> WHAT YOU HAVE TO DO: Please transcribe the lines below exactly, and leave every image behind.

> INFORMATION SUPPLIED:
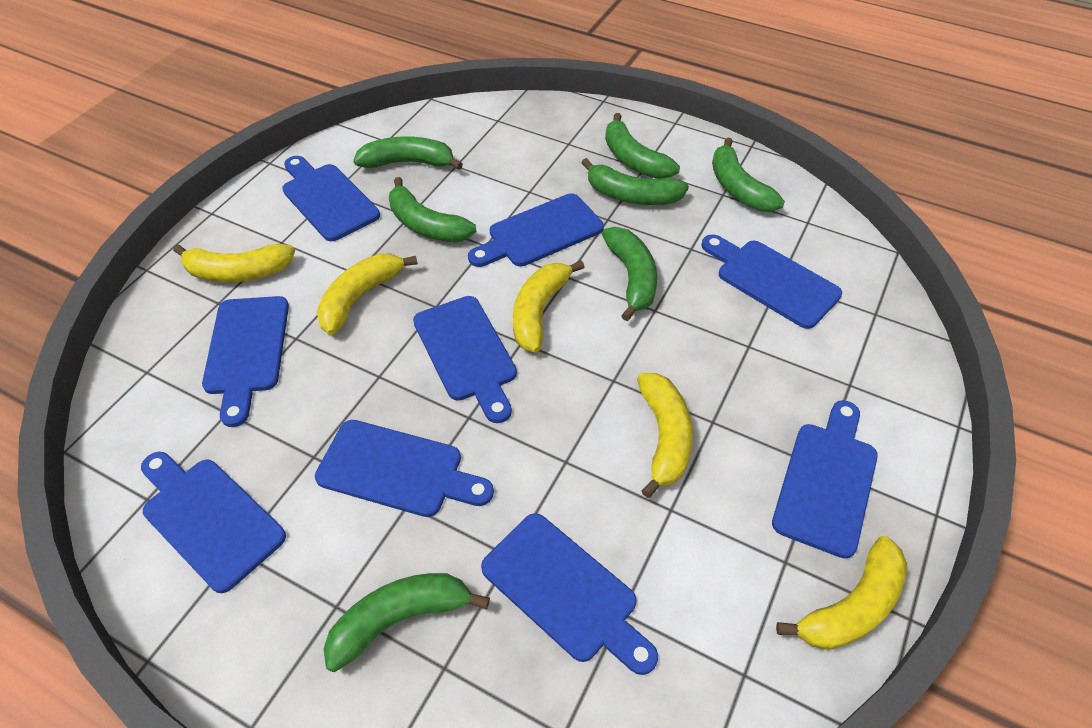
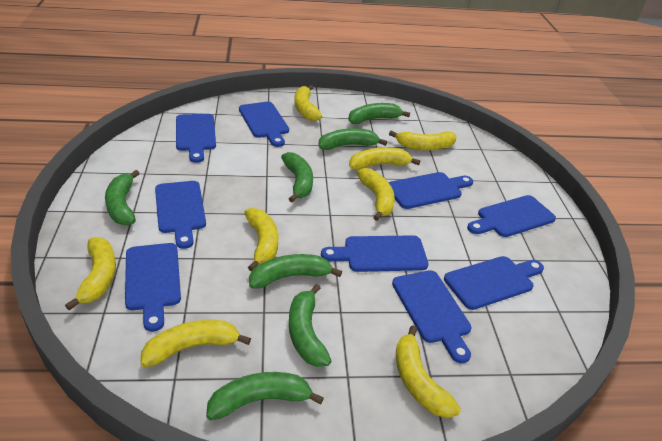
yellow banana: 5 -> 8

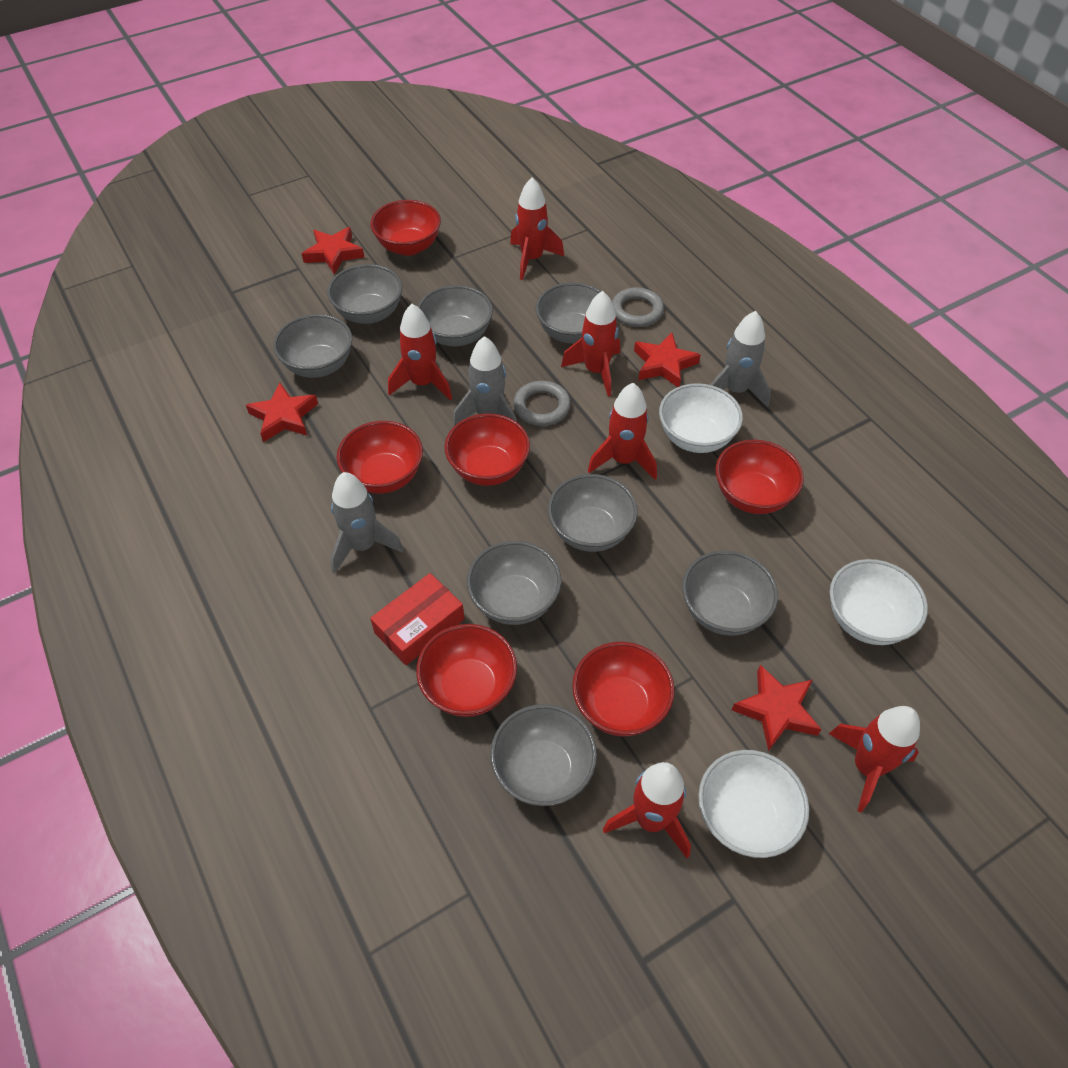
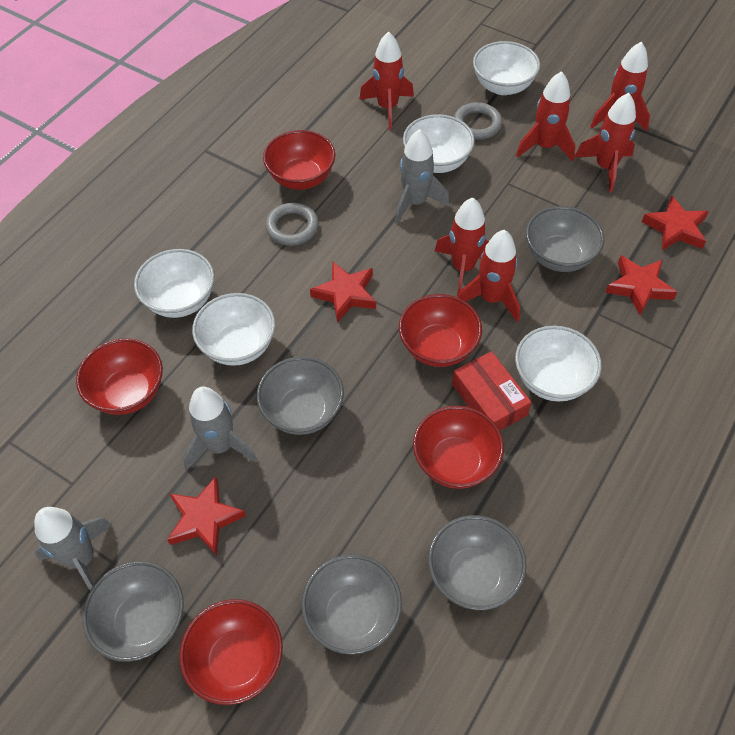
grey bowl: 8 -> 5
red bowl: 6 -> 5
white bowl: 3 -> 5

> SOLUTION:
yellow banana: 5 -> 8

grey bowl: 8 -> 5
red bowl: 6 -> 5
white bowl: 3 -> 5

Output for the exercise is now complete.